Problem requirements:
Locate the word "brown" in the entries below, then gather every line that holds it.

Task data:
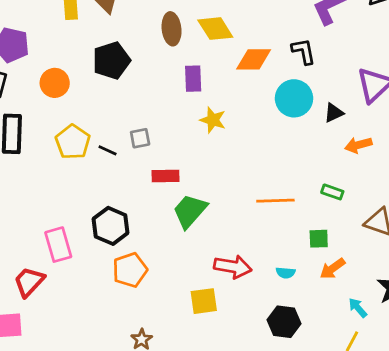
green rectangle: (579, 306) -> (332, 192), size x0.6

* * *

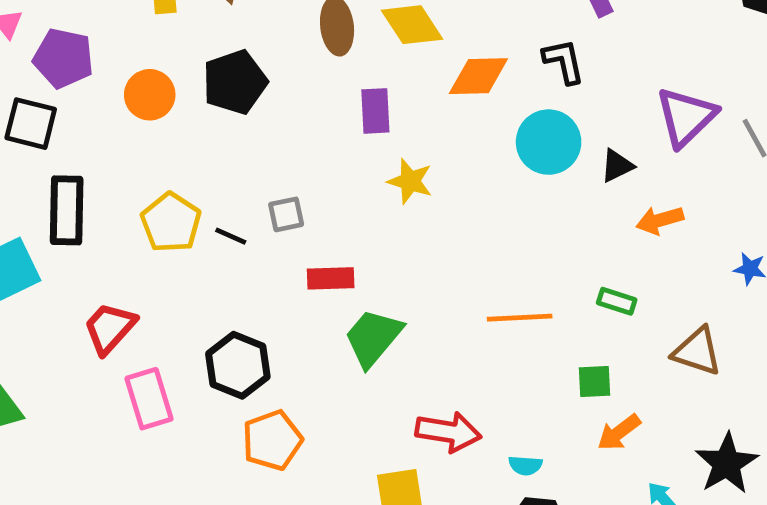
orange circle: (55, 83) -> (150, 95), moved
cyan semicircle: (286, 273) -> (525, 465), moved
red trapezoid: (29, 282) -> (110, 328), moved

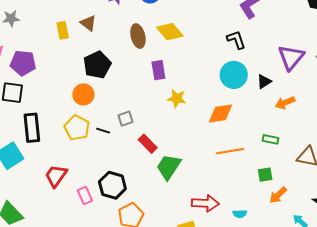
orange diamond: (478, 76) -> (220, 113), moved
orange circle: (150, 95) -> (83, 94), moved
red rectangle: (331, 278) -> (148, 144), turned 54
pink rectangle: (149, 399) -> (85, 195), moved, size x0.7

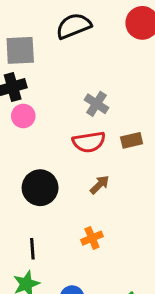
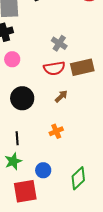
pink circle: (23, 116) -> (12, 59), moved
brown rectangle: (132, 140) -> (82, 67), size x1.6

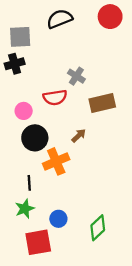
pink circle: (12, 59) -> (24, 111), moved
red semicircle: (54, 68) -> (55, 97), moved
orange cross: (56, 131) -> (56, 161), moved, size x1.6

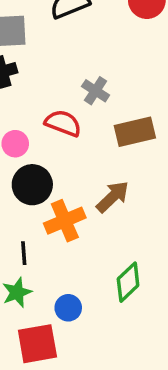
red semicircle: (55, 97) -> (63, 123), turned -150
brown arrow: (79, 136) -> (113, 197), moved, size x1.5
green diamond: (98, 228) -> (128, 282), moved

Answer for the task:
brown rectangle: (132, 140) -> (82, 67), size x1.6
brown arrow: (79, 136) -> (113, 197), moved, size x1.5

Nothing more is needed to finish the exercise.